Goal of the exercise - Exactly the lines from the one containing "green cake: 4 -> 3" through the end of the entries, both ends included, are to be output.

### Source data ###

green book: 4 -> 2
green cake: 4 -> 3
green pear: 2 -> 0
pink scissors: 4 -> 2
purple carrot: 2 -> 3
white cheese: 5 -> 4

###

Answer for this exercise -
green cake: 4 -> 3
green pear: 2 -> 0
pink scissors: 4 -> 2
purple carrot: 2 -> 3
white cheese: 5 -> 4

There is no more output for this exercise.